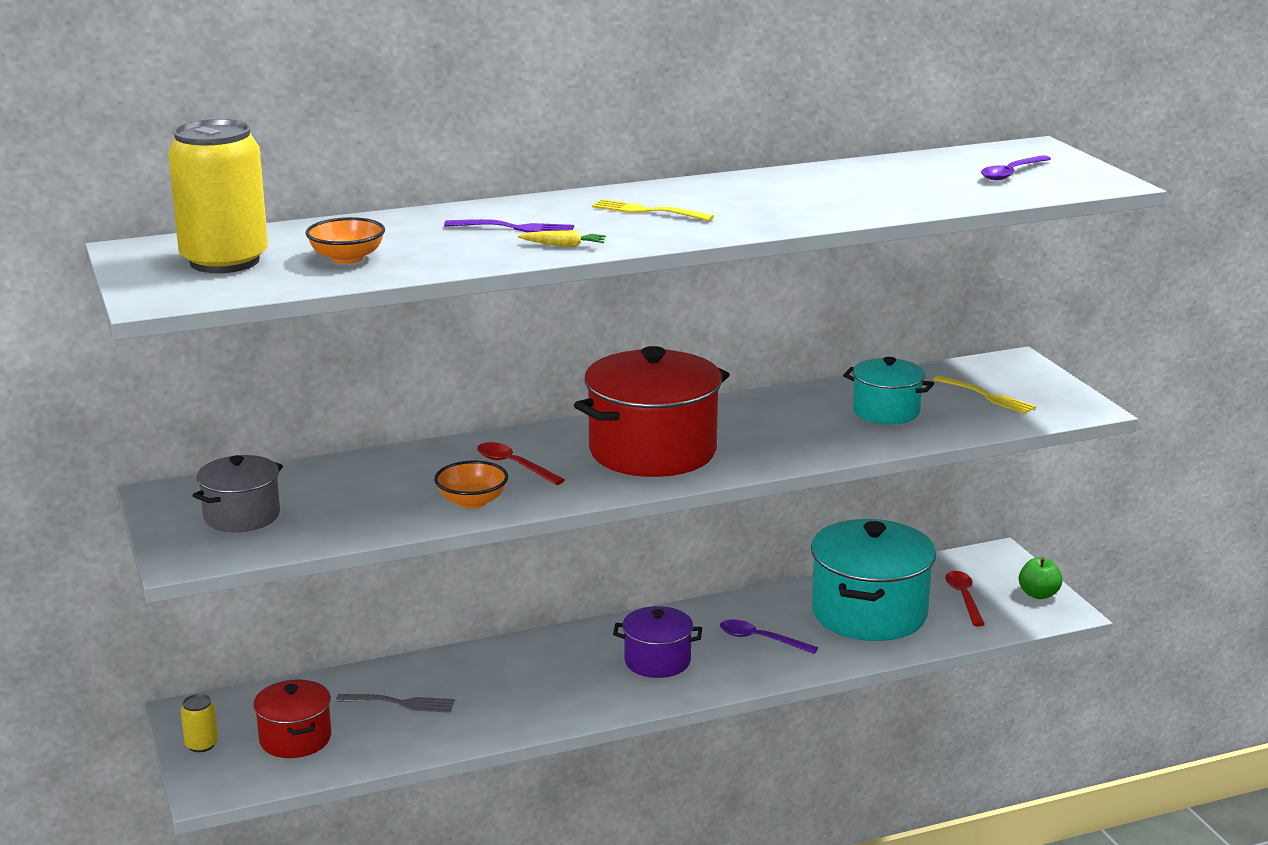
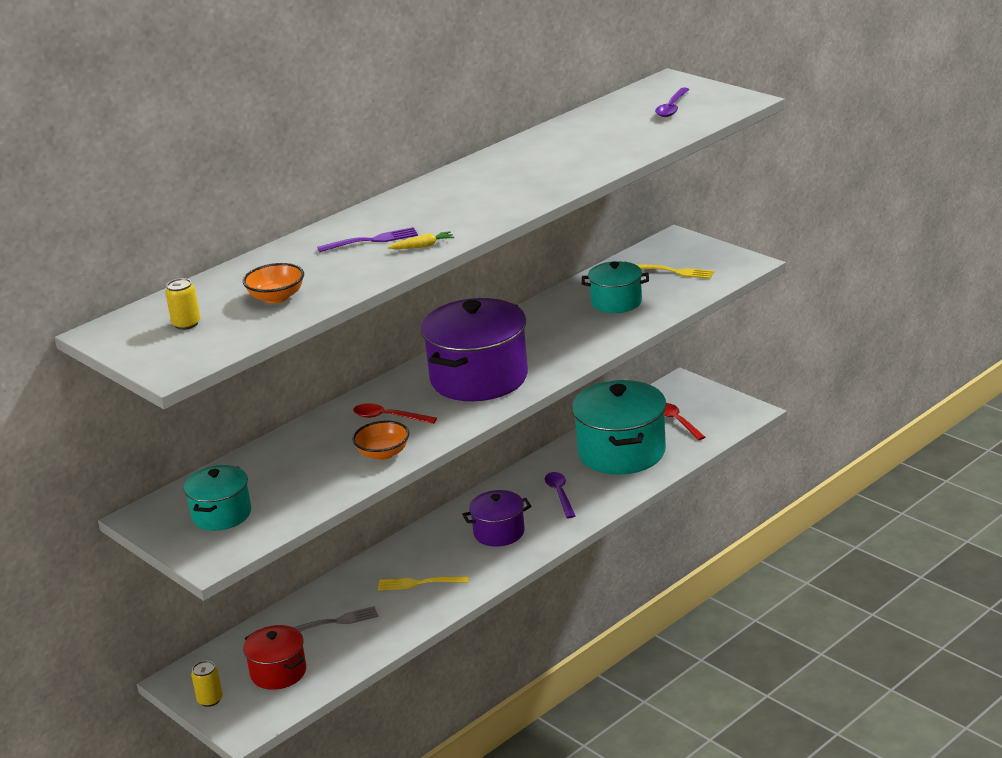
camera: 20 degrees left, 5 degrees up
yellow can [168,119,268,273] -> yellow can [165,278,200,330], size x0.42
grey pot [192,455,283,532] -> turquoise pot [184,465,251,531]
red pot [574,346,730,477] -> purple pot [421,298,528,401]
yellow fork [592,199,714,221] -> yellow fork moved to [378,576,469,590]
purple spoon [720,620,818,654] -> purple spoon turned 75 degrees clockwise [544,472,576,518]
green apple [1019,558,1063,599] -> none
□ □ □
- [DIRECTIONS FOR THIS TASK] Using the entries above, restate word for word every line from the one that contains "purple spoon [720,620,818,654]" through the last.

- [RESPONSE TO THE EXERCISE]
purple spoon [720,620,818,654] -> purple spoon turned 75 degrees clockwise [544,472,576,518]
green apple [1019,558,1063,599] -> none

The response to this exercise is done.